* WRITTEN PROBLEM *
Reproduce every line of the listing below word for word, but leave out the pictures.

* RECORDED INFORMATION *

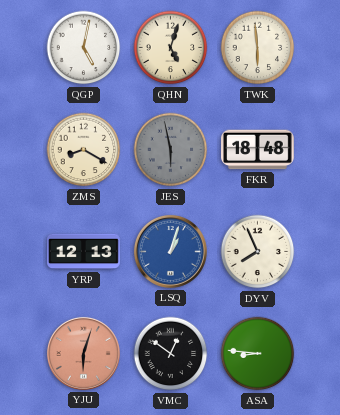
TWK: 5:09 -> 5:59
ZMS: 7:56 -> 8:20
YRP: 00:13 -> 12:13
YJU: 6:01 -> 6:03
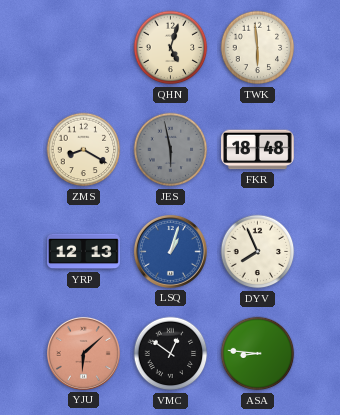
QGP: 5:02 -> none
YJU: 6:03 -> 6:08
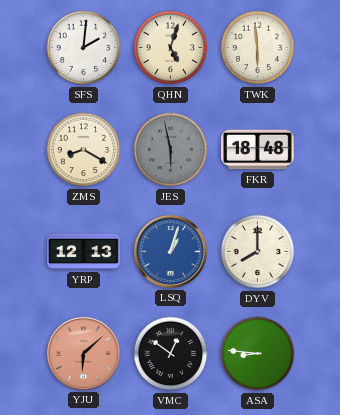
SFS: none -> 2:01
DYV: 7:56 -> 8:00
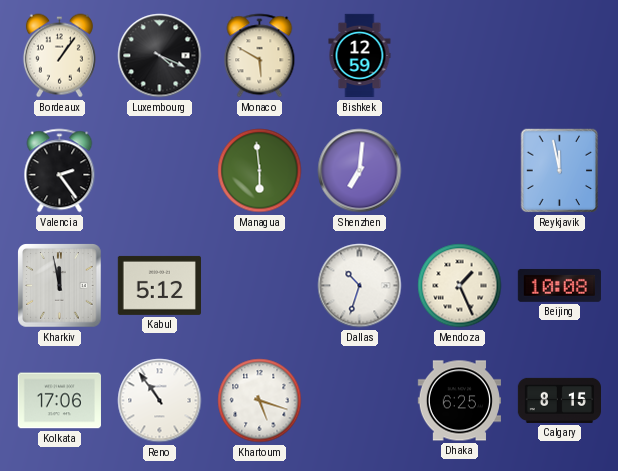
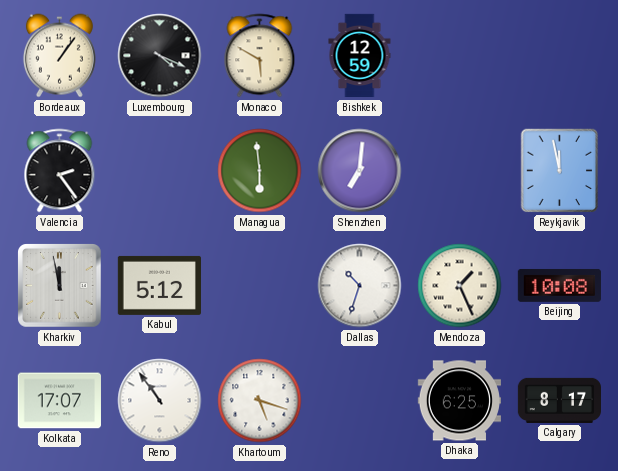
Kolkata: 17:06 -> 17:07
Calgary: 8:15 -> 8:17
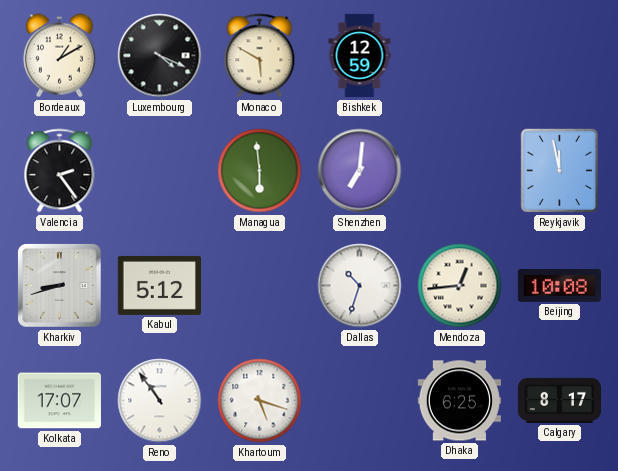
Bordeaux: 1:06 -> 1:10
Kharkiv: 11:58 -> 8:42
Mendoza: 1:26 -> 12:44
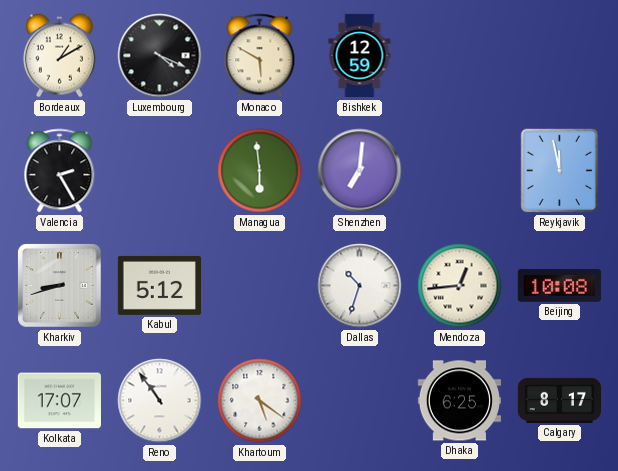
Valencia: 2:24 -> 2:25
Khartoum: 5:18 -> 5:21
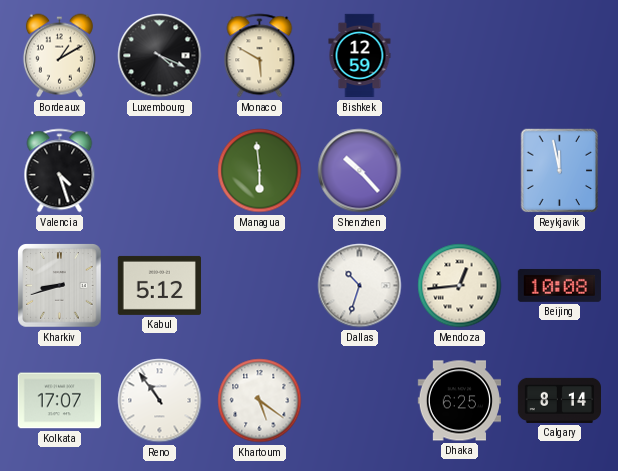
Valencia: 2:25 -> 4:27
Shenzhen: 7:01 -> 10:23
Calgary: 8:17 -> 8:14
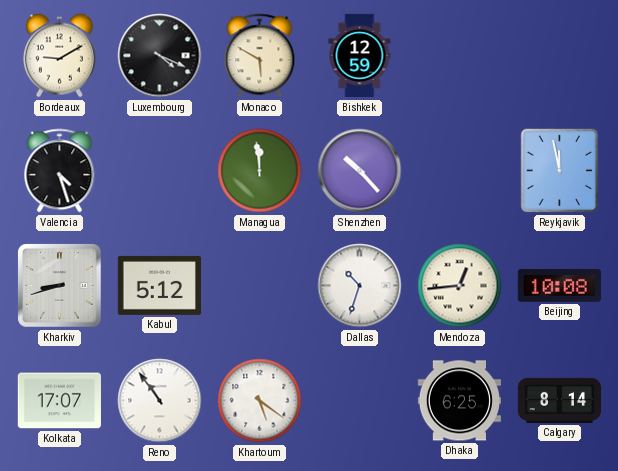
Bordeaux: 1:10 -> 9:10
Managua: 5:59 -> 11:59
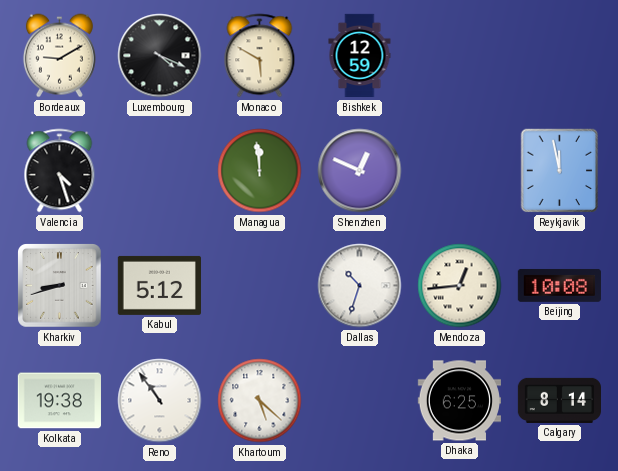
Shenzhen: 10:23 -> 12:49
Kolkata: 17:07 -> 19:38
Khartoum: 5:21 -> 5:22
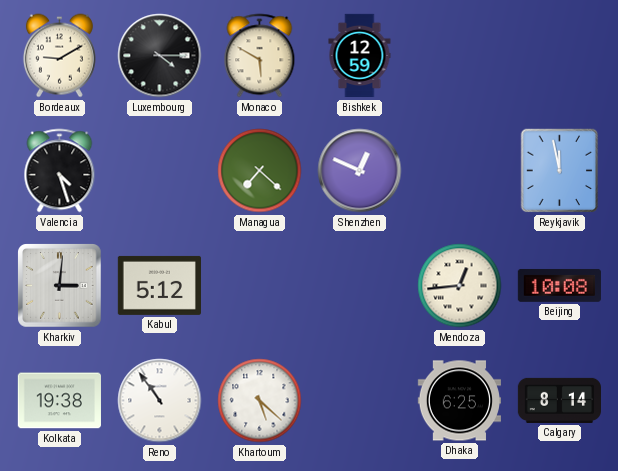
Luxembourg: 4:19 -> 4:15
Managua: 11:59 -> 7:22
Kharkiv: 8:42 -> 3:01
Dallas: 10:33 -> none
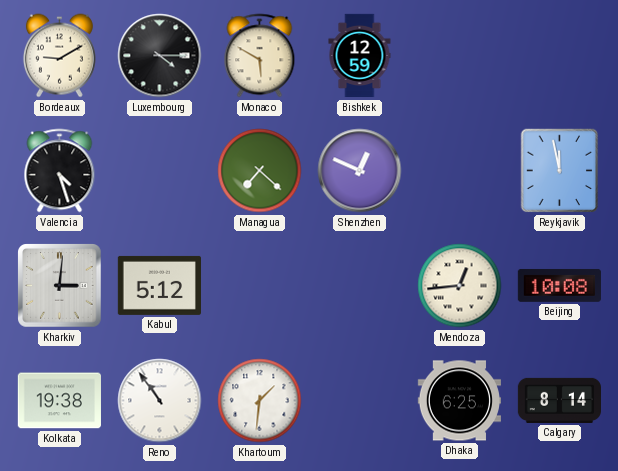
Khartoum: 5:22 -> 1:31
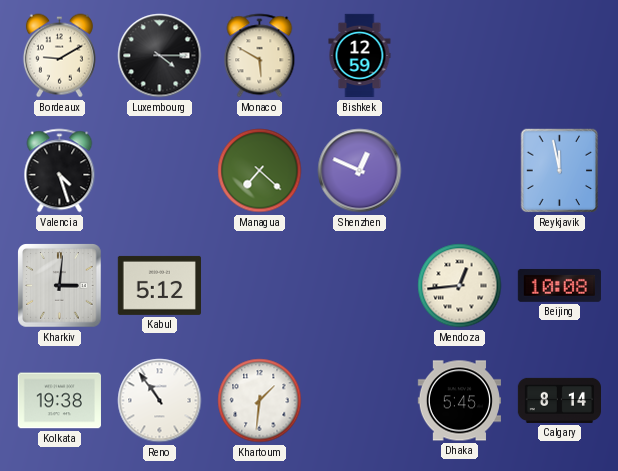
Dhaka: 6:25 -> 5:45
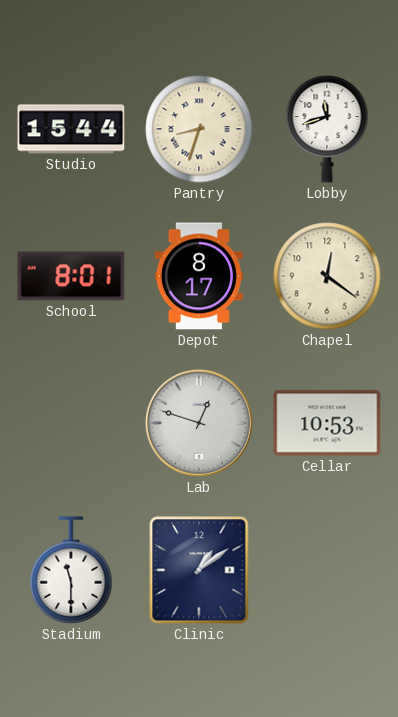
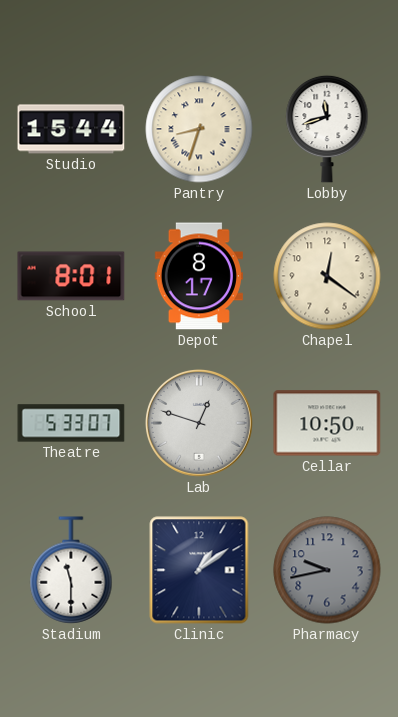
Theatre: none -> 5:33
Cellar: 10:53 -> 10:50
Pharmacy: none -> 9:43
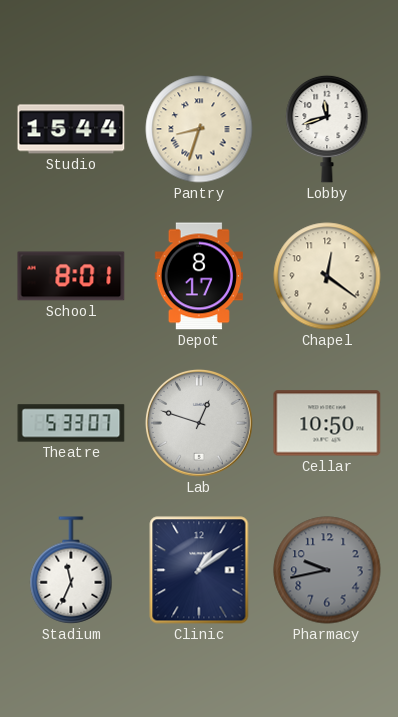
Stadium: 11:30 -> 11:34
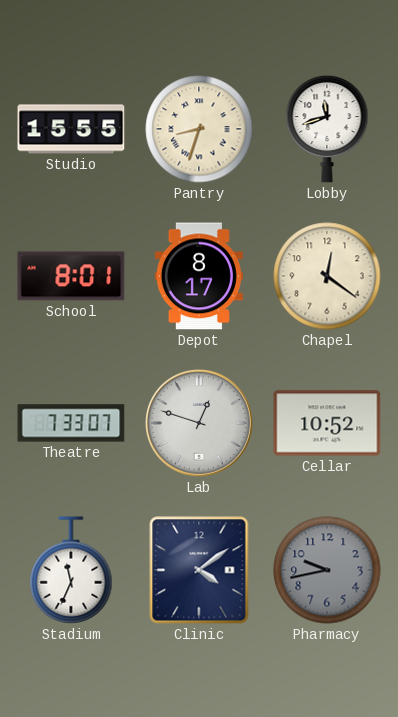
Studio: 15:44 -> 15:55
Theatre: 5:33 -> 7:33
Cellar: 10:50 -> 10:52
Clinic: 1:09 -> 4:09
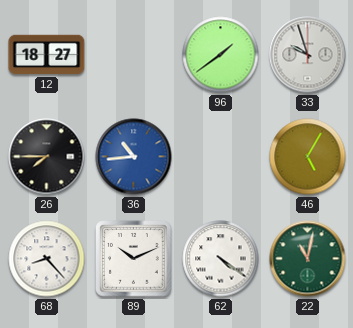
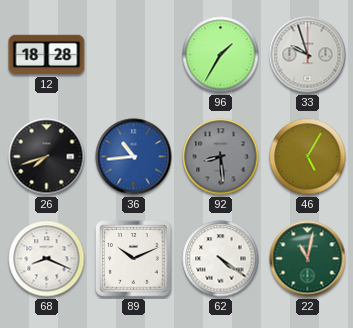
12: 18:27 -> 18:28
96: 1:39 -> 1:35
26: 7:45 -> 7:42
92: none -> 8:29
68: 8:23 -> 8:19
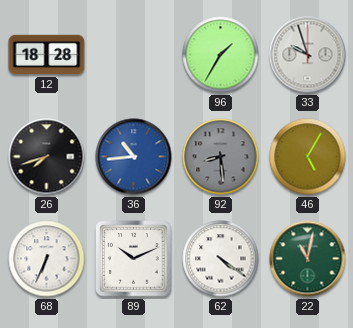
68: 8:19 -> 6:34
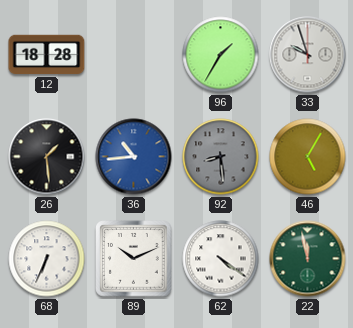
26: 7:42 -> 1:29
22: 11:02 -> 11:58
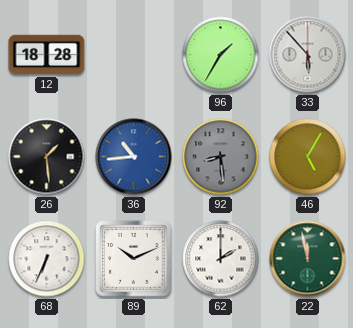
33: 9:57 -> 5:53
62: 4:21 -> 2:00
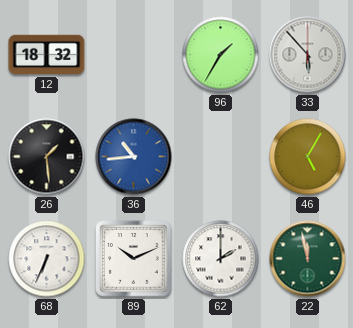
12: 18:28 -> 18:32
92: 8:29 -> none
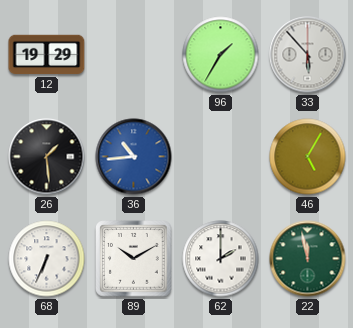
12: 18:32 -> 19:29
89: 10:11 -> 10:10
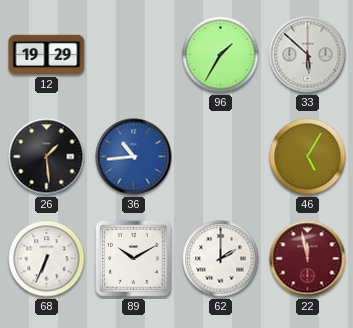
33: 5:53 -> 5:52
22 dial: green -> burgundy
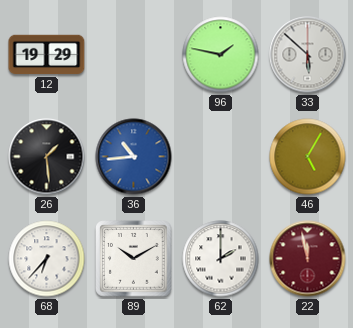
96: 1:35 -> 1:47
68: 6:34 -> 6:37
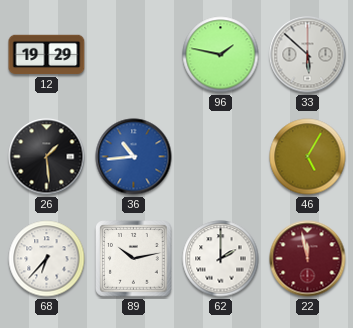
89: 10:10 -> 10:13
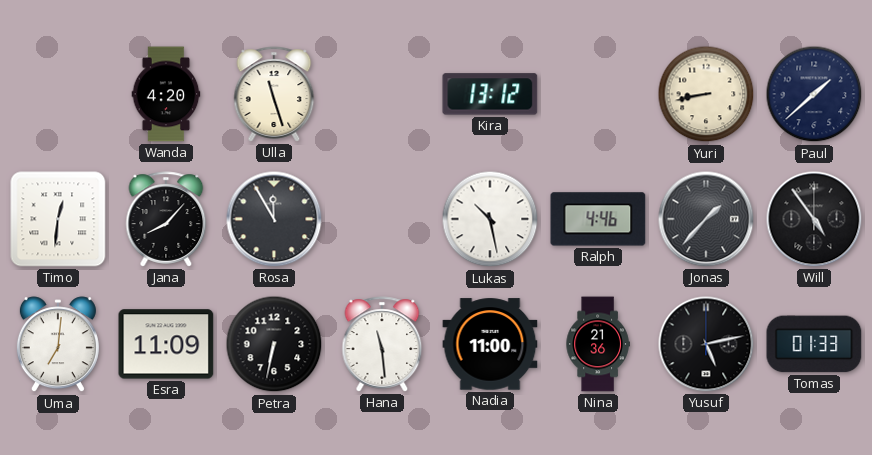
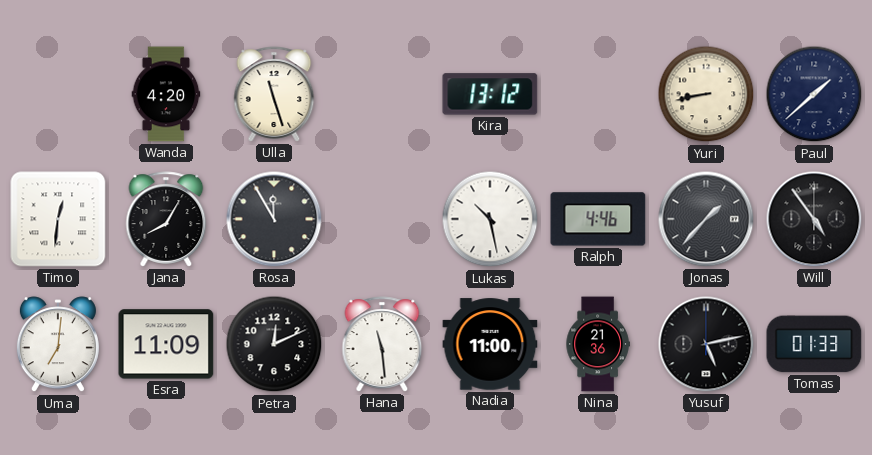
Jana: 8:07 -> 8:05
Petra: 6:32 -> 12:11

* EXPECTED ANSWER *
TWK: 5:09 -> 5:59
ZMS: 7:56 -> 8:20
YRP: 00:13 -> 12:13
YJU: 6:01 -> 6:03
QGP: 5:02 -> none
YJU: 6:03 -> 6:08
SFS: none -> 2:01
DYV: 7:56 -> 8:00
Kolkata: 17:06 -> 17:07
Calgary: 8:15 -> 8:17
Bordeaux: 1:06 -> 1:10
Kharkiv: 11:58 -> 8:42
Mendoza: 1:26 -> 12:44
Valencia: 2:24 -> 2:25
Khartoum: 5:18 -> 5:21
Valencia: 2:25 -> 4:27
Shenzhen: 7:01 -> 10:23
Calgary: 8:17 -> 8:14
Bordeaux: 1:10 -> 9:10
Managua: 5:59 -> 11:59
Shenzhen: 10:23 -> 12:49
Kolkata: 17:07 -> 19:38
Khartoum: 5:21 -> 5:22
Luxembourg: 4:19 -> 4:15
Managua: 11:59 -> 7:22
Kharkiv: 8:42 -> 3:01
Dallas: 10:33 -> none
Khartoum: 5:22 -> 1:31
Dhaka: 6:25 -> 5:45
Theatre: none -> 5:33
Cellar: 10:53 -> 10:50
Pharmacy: none -> 9:43
Stadium: 11:30 -> 11:34
Studio: 15:44 -> 15:55
Theatre: 5:33 -> 7:33
Cellar: 10:50 -> 10:52
Clinic: 1:09 -> 4:09
12: 18:27 -> 18:28
96: 1:39 -> 1:35
26: 7:45 -> 7:42
92: none -> 8:29
68: 8:23 -> 8:19
68: 8:19 -> 6:34
26: 7:42 -> 1:29
22: 11:02 -> 11:58
33: 9:57 -> 5:53
62: 4:21 -> 2:00
12: 18:28 -> 18:32
92: 8:29 -> none
12: 18:32 -> 19:29
89: 10:11 -> 10:10
33: 5:53 -> 5:52
22 dial: green -> burgundy
96: 1:35 -> 1:47
68: 6:34 -> 6:37
89: 10:10 -> 10:13
Jana: 8:07 -> 8:05
Petra: 6:32 -> 12:11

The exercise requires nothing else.